Rewrite the listing from the line containing "Question: Is white matte letter m at upper right not" through the end of the listing, replacing every "matte" with "glossy" and leaving everything else unchanged.

-- RECORDS SHOWN follows --

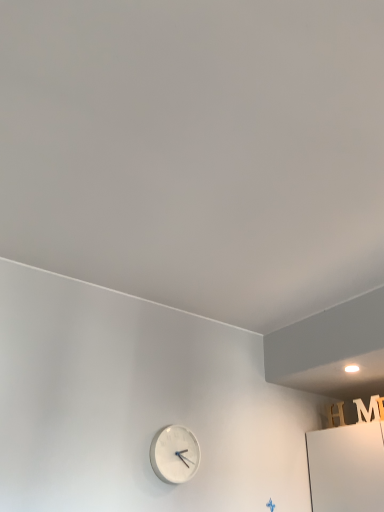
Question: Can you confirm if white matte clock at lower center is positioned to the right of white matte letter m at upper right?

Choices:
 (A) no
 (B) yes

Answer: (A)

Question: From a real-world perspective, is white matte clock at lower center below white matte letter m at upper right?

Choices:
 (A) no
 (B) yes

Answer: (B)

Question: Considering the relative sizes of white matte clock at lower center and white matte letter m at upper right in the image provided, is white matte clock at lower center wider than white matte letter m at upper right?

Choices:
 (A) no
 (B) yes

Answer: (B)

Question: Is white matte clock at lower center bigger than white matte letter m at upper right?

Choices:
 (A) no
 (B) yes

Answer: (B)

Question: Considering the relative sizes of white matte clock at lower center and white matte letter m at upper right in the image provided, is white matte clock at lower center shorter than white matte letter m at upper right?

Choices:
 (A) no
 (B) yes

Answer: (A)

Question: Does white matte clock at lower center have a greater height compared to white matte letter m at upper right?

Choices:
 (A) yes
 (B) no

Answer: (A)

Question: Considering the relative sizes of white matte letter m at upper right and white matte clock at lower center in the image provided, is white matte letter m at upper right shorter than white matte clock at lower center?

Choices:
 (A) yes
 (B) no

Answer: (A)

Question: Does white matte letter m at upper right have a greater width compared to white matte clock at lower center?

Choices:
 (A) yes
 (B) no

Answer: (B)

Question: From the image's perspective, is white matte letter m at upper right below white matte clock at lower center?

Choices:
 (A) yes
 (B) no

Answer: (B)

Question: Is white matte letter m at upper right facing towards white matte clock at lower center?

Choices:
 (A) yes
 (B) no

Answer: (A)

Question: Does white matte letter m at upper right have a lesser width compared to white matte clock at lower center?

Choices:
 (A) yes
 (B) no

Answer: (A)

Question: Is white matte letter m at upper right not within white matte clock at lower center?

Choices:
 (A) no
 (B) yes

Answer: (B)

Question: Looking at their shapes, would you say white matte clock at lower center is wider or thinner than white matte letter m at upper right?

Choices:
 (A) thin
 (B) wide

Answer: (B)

-- RECORDS SHOWN concluded --

**RESULT OF THE TASK:**
Question: Is white glossy letter m at upper right not within white glossy clock at lower center?

Choices:
 (A) no
 (B) yes

Answer: (B)

Question: Looking at their shapes, would you say white glossy clock at lower center is wider or thinner than white glossy letter m at upper right?

Choices:
 (A) thin
 (B) wide

Answer: (B)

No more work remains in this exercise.